Records for processing Block Start
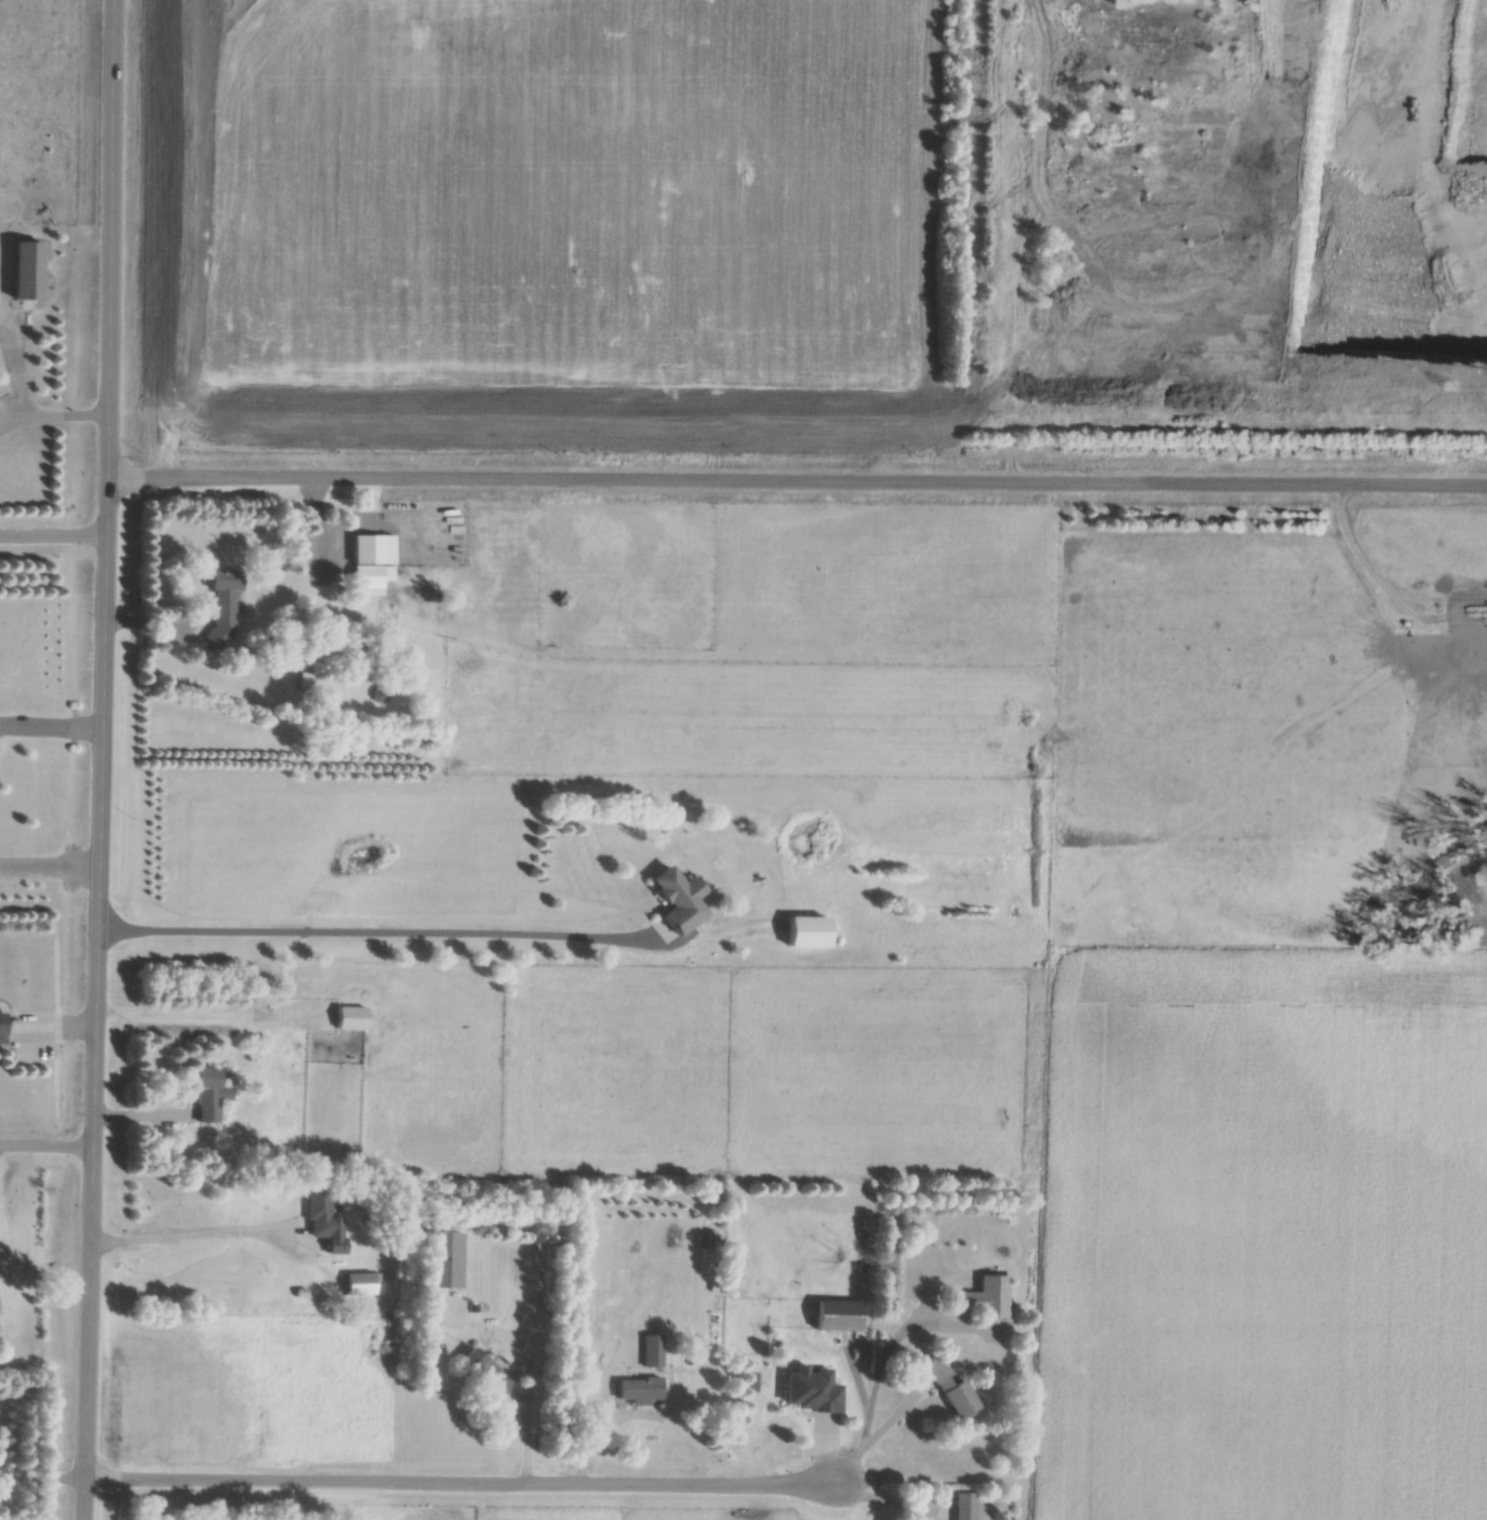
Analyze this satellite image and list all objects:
quarry: (1407, 208)
road: (53, 418)
road: (796, 485)
road: (53, 536)
road: (157, 621)
road: (51, 726)
road: (101, 760)
road: (372, 934)
road: (46, 1147)
road: (186, 1239)
road: (872, 1441)
road: (41, 1477)
road: (460, 1487)
road: (889, 1502)

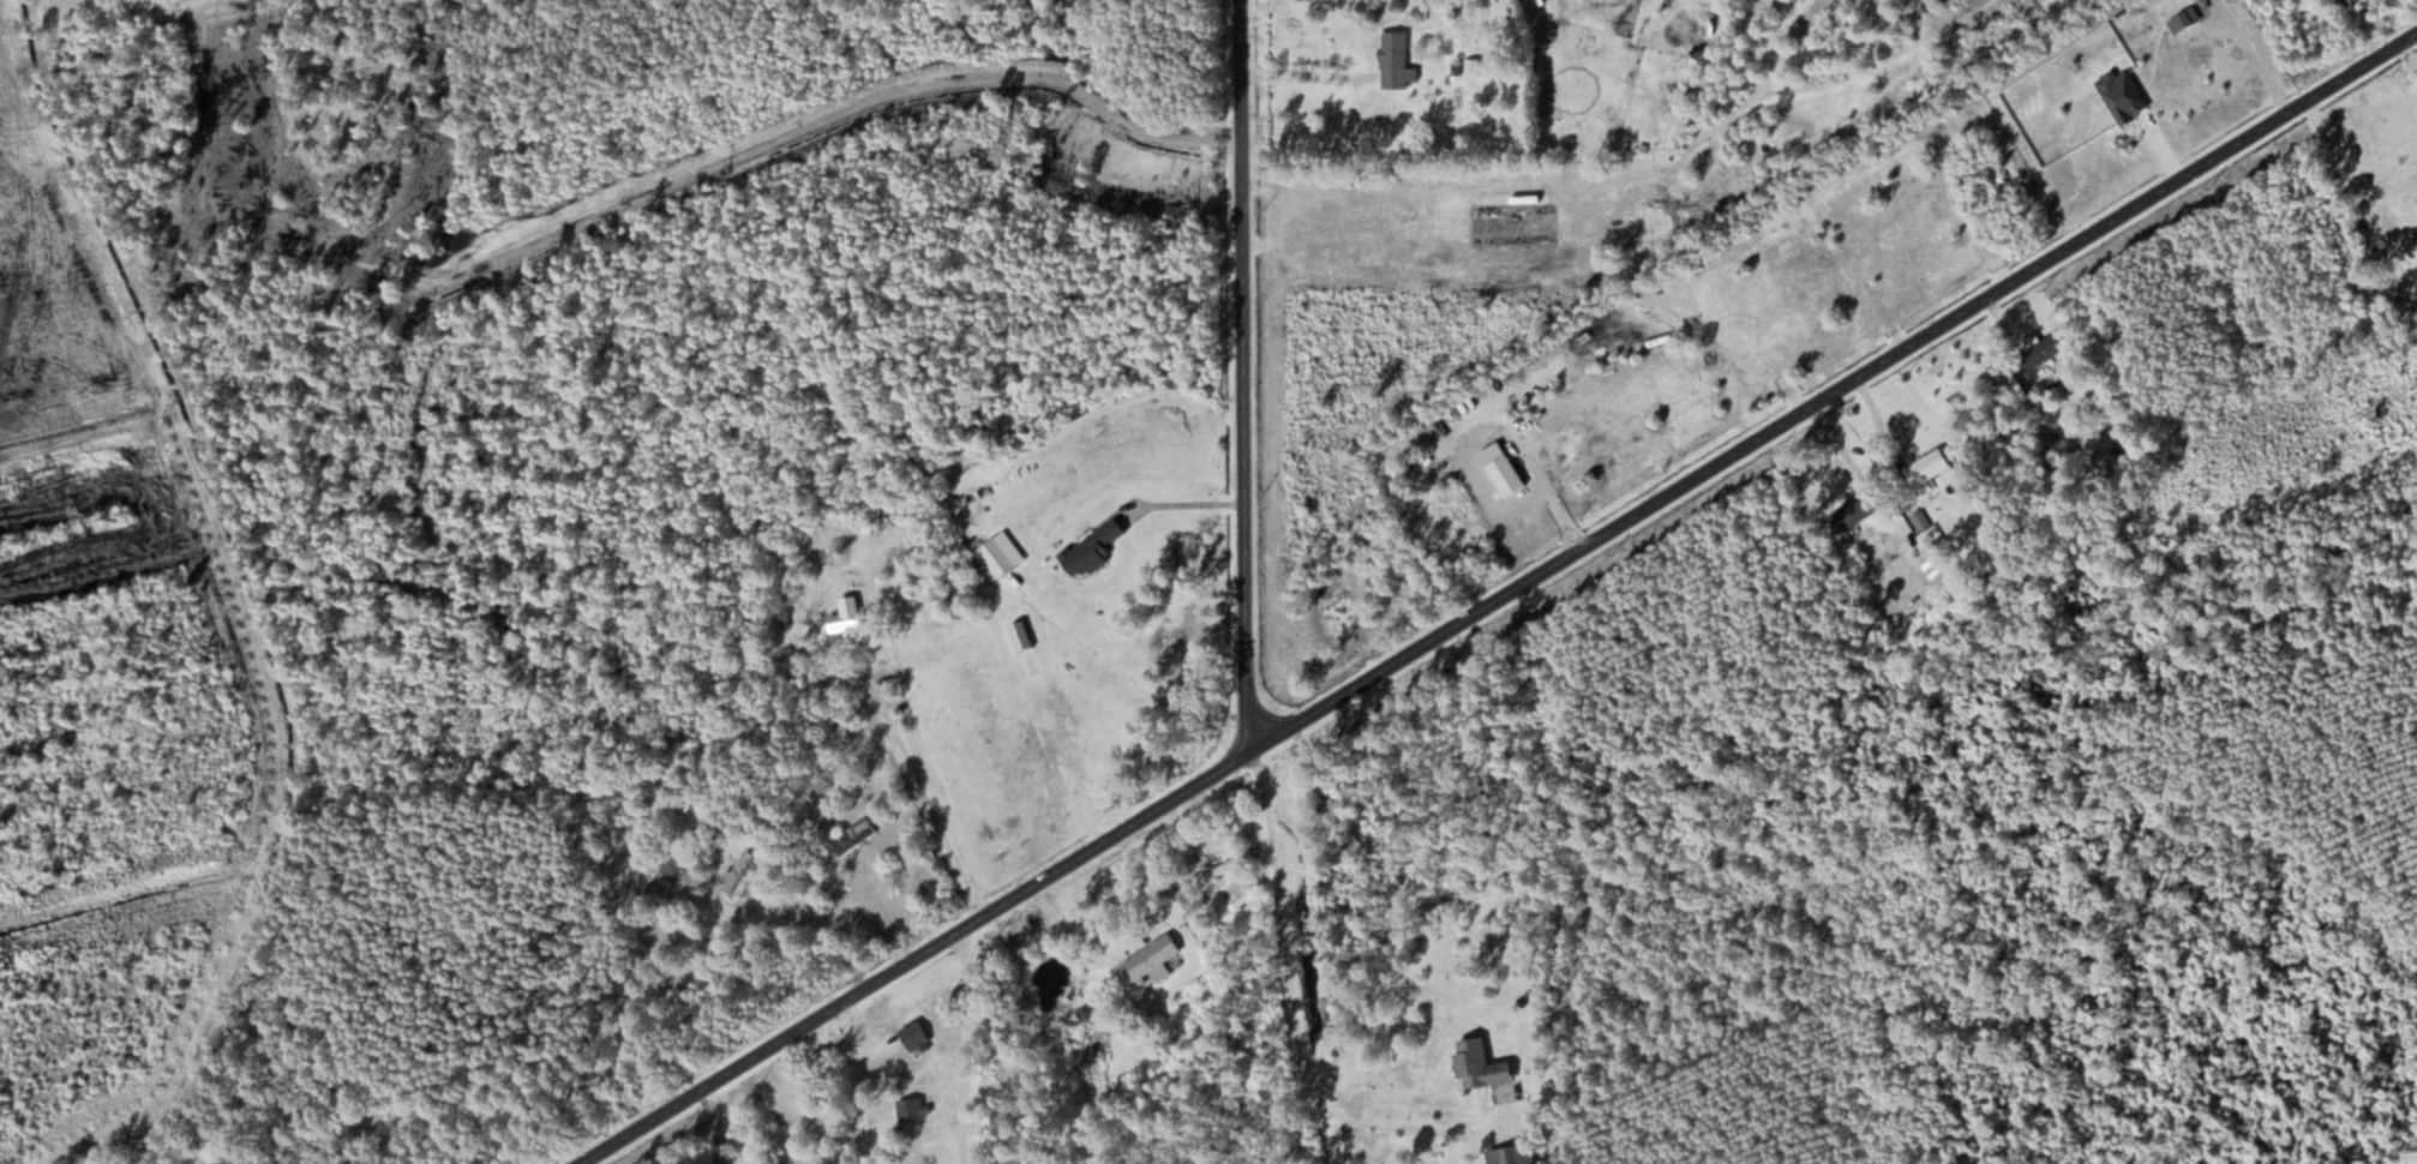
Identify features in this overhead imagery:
Records for processing Block End
Exclude all images and restate the records above word for word.

▶ **Completed task**:
Analyze this satellite image and list all objects:
quarry: (1407, 208)
road: (53, 418)
road: (796, 485)
road: (53, 536)
road: (157, 621)
road: (51, 726)
road: (101, 760)
road: (372, 934)
road: (46, 1147)
road: (186, 1239)
road: (872, 1441)
road: (41, 1477)
road: (460, 1487)
road: (889, 1502)

Identify features in this overhead imagery:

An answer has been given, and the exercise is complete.